Goal of the exercise => The number of lines holding "moved" is all you should give; count them in the records below.

Object change listings:
+===+
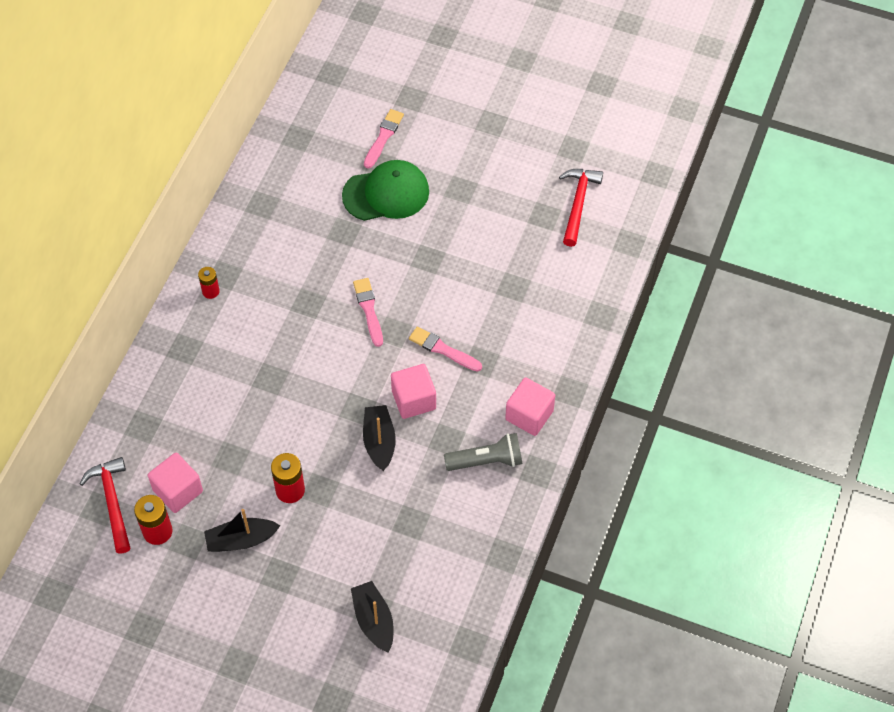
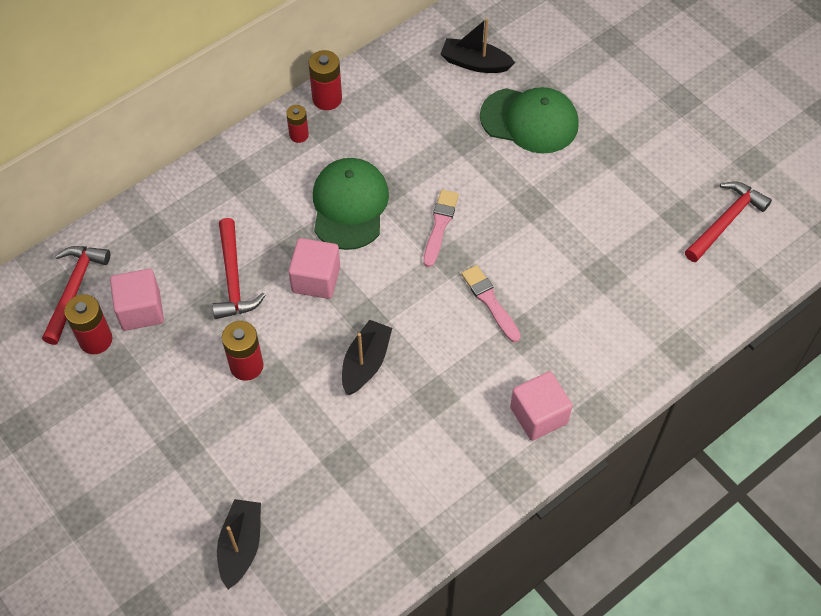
camera: 30 degrees right, 0 degrees up
black boat [204,509,281,552] -> black boat moved to [441,18,515,73]
pink brush [364,109,404,169] -> none
pink cube [391,364,436,419] -> pink cube moved to [289,238,340,299]
grey flashlight [444,433,523,471] -> none
none -> red hammer [212,218,266,319]
none -> red battery [309,50,342,110]
none -> green cap [313,158,389,250]

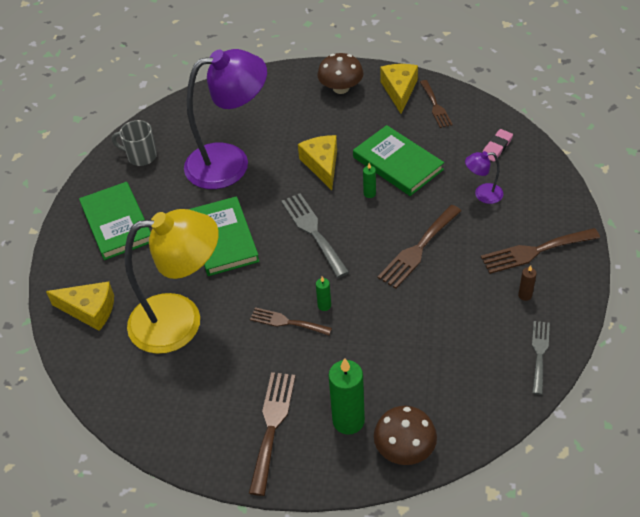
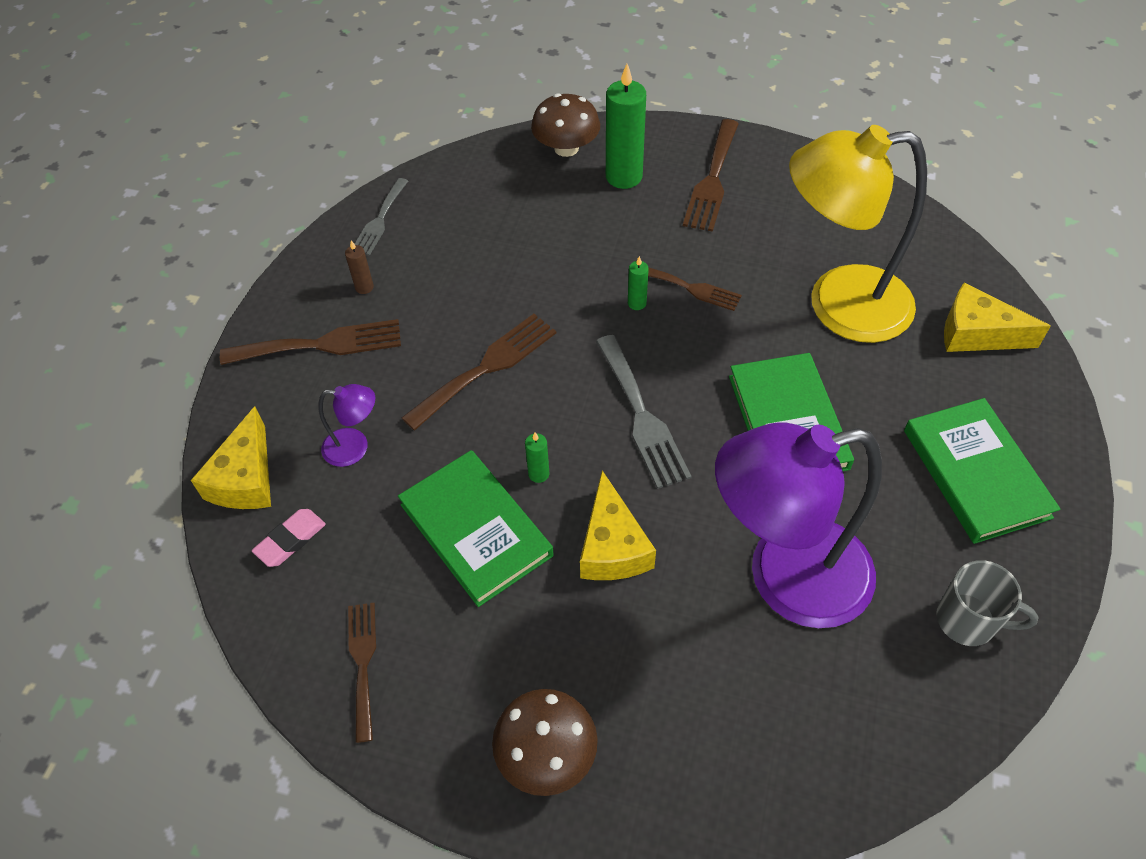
camera: 175 degrees left, 5 degrees up
yellow cheese [380,64,418,114] -> yellow cheese moved to [191,406,271,509]

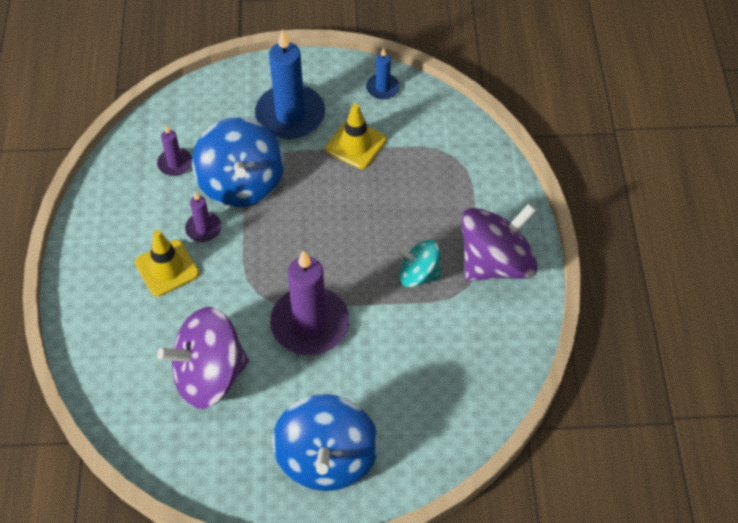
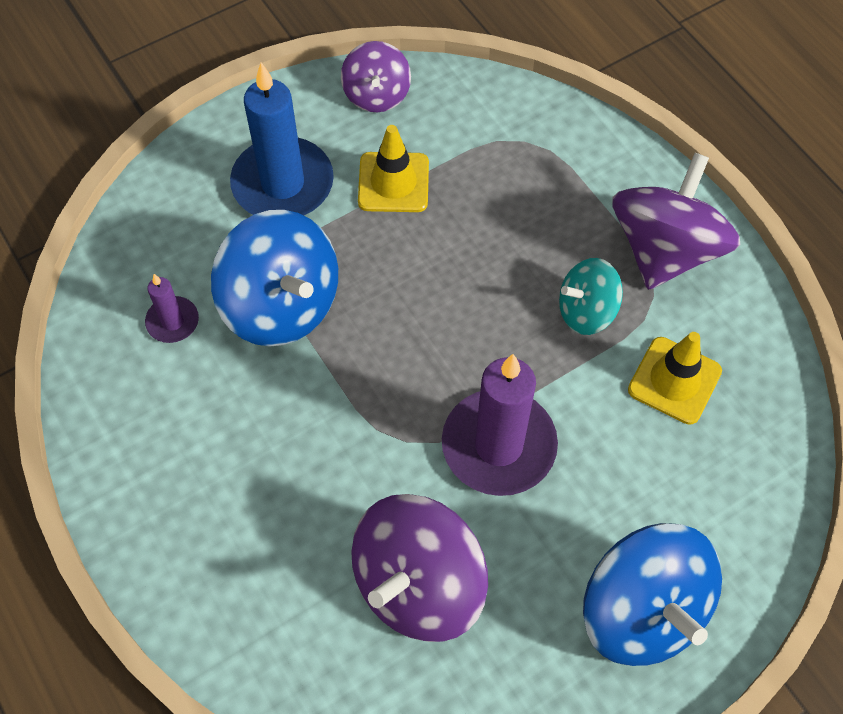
camera: 30 degrees left, 5 degrees up
yellow traffic cone [135,230,199,297] -> yellow traffic cone moved to [628,332,722,424]
purple candle [185,192,222,242] -> none
blue candle [366,48,400,99] -> purple spinning top [341,41,411,112]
+===+
Answer space => 4